→ WHAT THE TASK REQUIRES
Set down exactly the lines below between the line holding "yellow 1x2 slope [733,180,792,228]" and the line holding "orange 1x1 round", inclusive; no other line belongs in the answer.

** Opening DATA block **

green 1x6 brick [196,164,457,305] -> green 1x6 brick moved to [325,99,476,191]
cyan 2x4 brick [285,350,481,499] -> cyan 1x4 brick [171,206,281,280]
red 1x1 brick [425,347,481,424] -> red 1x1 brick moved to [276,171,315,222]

** Closing DATA block **
** Opening DATA block **

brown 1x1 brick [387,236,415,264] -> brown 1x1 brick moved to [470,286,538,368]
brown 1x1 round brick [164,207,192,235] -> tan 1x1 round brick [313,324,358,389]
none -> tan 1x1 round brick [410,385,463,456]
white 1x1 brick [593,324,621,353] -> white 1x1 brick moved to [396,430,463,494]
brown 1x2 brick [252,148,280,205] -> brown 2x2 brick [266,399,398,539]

** Closing DATA block **
** Opening DATA block **

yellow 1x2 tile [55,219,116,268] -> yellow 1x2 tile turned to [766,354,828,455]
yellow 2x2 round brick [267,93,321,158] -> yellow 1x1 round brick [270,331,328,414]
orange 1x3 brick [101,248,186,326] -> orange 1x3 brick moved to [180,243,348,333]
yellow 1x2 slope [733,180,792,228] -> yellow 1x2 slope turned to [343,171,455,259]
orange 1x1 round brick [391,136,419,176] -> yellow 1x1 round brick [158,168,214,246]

** Closing DATA block **

→ RESPONSE BOX
yellow 1x2 slope [733,180,792,228] -> yellow 1x2 slope turned to [343,171,455,259]
orange 1x1 round brick [391,136,419,176] -> yellow 1x1 round brick [158,168,214,246]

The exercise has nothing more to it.